Records contained in a dataset
——
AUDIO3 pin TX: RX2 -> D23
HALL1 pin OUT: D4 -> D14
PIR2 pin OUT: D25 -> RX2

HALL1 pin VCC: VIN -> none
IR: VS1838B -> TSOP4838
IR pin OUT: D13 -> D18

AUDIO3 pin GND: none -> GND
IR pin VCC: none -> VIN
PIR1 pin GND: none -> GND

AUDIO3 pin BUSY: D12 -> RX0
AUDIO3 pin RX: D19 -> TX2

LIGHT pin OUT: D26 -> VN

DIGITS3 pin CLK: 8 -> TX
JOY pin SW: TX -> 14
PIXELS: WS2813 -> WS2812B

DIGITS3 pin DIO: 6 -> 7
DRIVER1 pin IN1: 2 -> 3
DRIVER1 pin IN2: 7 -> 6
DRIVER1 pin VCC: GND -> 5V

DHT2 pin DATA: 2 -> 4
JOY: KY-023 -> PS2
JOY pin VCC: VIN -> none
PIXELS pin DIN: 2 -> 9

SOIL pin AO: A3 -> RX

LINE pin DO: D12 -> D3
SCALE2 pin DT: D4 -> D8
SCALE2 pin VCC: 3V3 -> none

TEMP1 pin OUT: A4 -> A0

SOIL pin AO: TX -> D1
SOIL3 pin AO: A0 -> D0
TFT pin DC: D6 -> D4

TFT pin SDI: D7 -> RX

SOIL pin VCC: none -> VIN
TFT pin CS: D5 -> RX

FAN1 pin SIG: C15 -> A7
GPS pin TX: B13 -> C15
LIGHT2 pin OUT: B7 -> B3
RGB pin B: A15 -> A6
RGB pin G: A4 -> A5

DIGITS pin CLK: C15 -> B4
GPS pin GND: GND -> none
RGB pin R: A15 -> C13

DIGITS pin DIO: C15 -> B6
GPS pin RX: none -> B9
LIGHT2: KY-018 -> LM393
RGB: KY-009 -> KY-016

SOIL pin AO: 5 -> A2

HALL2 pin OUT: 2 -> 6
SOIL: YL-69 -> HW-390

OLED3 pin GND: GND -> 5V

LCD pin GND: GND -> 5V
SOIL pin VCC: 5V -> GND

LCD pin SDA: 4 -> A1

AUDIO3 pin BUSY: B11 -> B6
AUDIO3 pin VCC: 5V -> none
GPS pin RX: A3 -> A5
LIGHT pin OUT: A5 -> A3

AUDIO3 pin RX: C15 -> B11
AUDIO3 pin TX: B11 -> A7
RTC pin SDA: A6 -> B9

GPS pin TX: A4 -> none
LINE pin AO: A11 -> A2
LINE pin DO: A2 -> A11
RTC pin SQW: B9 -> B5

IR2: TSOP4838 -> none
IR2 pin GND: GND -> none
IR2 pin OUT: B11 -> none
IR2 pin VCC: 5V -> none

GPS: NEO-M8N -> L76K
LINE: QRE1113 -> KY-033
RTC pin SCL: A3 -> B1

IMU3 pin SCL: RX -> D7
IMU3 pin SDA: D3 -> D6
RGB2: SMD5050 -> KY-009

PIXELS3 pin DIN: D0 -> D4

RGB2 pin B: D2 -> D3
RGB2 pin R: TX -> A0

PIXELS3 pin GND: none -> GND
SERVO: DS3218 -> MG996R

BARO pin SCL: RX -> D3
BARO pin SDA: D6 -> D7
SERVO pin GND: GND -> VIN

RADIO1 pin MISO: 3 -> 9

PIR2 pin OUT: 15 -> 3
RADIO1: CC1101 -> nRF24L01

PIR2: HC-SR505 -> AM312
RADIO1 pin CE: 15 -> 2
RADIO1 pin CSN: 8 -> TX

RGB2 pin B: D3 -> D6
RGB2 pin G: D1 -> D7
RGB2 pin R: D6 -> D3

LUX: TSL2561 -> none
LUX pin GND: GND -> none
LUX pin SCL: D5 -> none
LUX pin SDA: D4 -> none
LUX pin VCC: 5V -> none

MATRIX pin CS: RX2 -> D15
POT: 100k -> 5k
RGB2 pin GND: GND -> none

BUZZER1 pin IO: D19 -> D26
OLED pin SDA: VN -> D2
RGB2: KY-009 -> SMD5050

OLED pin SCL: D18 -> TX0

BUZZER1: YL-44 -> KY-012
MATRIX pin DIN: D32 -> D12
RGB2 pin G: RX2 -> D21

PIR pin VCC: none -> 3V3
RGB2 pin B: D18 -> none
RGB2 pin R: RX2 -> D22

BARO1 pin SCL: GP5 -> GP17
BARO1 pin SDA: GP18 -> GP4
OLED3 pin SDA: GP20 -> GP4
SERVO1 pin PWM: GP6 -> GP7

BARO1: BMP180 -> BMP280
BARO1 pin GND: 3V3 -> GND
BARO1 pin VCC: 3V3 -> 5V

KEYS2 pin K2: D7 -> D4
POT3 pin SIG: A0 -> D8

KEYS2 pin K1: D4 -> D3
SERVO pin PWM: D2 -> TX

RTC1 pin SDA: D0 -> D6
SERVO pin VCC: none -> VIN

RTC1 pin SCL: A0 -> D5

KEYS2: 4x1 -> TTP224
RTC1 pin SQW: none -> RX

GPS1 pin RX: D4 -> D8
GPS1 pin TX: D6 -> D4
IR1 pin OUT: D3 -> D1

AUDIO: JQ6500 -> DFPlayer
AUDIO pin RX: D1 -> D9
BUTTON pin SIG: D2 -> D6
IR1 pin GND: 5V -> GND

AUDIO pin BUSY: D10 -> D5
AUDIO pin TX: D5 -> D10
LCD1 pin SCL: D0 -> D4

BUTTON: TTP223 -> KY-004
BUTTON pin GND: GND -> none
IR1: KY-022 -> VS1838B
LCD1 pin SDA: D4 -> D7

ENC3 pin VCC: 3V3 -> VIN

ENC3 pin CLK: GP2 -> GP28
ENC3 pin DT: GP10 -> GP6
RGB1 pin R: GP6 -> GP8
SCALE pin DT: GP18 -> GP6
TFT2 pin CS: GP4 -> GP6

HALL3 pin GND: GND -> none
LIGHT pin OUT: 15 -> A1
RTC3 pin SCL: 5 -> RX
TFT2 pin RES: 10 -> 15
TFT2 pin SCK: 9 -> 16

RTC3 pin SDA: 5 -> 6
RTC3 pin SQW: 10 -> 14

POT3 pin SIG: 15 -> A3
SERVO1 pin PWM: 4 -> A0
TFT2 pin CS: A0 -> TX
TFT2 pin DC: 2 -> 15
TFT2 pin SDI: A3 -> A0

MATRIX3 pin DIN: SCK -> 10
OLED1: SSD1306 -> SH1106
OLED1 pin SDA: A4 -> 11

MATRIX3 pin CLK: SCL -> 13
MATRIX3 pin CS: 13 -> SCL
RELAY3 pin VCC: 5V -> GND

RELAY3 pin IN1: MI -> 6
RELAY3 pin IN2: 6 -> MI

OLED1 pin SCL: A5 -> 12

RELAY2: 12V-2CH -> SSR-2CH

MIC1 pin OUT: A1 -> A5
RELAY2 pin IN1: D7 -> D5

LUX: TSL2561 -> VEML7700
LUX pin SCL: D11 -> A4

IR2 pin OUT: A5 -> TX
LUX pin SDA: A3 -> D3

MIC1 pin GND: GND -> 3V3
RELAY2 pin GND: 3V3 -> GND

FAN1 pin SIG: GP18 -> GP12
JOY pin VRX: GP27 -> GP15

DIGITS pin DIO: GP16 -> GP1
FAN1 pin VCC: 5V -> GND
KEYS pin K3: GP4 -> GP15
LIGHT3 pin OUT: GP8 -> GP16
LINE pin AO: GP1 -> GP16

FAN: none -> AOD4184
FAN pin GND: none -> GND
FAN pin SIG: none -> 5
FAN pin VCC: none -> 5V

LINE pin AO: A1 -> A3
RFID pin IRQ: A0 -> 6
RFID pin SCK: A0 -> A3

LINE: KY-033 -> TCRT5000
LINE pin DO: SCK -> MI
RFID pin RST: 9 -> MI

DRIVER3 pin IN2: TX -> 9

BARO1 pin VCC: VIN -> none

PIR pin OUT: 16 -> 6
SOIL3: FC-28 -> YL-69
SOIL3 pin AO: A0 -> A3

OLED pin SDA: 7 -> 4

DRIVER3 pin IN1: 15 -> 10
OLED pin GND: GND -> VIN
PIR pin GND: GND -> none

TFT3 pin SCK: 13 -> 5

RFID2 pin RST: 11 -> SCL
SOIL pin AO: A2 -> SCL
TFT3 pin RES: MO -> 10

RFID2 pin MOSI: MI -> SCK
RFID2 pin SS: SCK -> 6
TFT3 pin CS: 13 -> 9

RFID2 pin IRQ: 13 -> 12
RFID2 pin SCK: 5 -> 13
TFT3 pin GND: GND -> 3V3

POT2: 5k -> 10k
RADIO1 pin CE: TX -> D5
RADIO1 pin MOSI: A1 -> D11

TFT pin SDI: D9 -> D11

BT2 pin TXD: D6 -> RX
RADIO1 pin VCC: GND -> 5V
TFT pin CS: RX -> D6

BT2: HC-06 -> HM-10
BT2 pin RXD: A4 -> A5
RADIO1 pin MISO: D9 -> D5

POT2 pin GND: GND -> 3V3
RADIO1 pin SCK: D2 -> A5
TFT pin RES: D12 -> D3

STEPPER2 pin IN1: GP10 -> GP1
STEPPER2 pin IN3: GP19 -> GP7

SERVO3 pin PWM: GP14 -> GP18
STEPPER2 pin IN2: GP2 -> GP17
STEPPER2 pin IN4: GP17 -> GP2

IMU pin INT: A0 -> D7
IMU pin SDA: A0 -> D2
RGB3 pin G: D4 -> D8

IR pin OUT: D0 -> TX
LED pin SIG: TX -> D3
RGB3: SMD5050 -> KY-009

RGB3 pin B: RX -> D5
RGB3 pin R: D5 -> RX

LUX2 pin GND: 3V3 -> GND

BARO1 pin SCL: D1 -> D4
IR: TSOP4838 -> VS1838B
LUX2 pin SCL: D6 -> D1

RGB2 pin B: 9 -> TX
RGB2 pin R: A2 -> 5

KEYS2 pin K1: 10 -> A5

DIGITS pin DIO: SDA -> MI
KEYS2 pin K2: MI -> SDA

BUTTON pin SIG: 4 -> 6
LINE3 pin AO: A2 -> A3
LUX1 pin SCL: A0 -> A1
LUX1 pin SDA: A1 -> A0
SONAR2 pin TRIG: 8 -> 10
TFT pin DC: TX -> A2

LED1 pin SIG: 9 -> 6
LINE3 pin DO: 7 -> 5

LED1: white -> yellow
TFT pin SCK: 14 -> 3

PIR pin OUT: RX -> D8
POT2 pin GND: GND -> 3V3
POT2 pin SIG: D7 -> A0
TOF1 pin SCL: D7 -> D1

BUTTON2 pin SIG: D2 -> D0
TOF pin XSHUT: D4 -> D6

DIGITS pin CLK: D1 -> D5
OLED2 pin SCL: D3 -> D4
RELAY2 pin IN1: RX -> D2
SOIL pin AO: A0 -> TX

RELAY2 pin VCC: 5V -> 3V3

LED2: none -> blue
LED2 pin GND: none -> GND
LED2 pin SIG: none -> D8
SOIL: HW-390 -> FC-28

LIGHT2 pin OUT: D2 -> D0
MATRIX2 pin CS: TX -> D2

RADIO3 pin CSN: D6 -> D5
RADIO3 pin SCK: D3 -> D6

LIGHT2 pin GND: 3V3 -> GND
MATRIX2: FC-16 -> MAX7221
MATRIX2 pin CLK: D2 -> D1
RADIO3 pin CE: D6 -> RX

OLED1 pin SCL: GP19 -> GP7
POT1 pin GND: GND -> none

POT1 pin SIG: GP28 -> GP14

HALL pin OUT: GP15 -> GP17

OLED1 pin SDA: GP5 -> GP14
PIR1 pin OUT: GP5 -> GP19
——
Work to be completed
Could you restate word for word the lines above, from the one that contains "IMU3 pin SCL: RX -> D7" through the one that contains "PIR2 pin OUT: 15 -> 3", and no others?

Expected answer
IMU3 pin SCL: RX -> D7
IMU3 pin SDA: D3 -> D6
RGB2: SMD5050 -> KY-009

PIXELS3 pin DIN: D0 -> D4

RGB2 pin B: D2 -> D3
RGB2 pin R: TX -> A0

PIXELS3 pin GND: none -> GND
SERVO: DS3218 -> MG996R

BARO pin SCL: RX -> D3
BARO pin SDA: D6 -> D7
SERVO pin GND: GND -> VIN

RADIO1 pin MISO: 3 -> 9

PIR2 pin OUT: 15 -> 3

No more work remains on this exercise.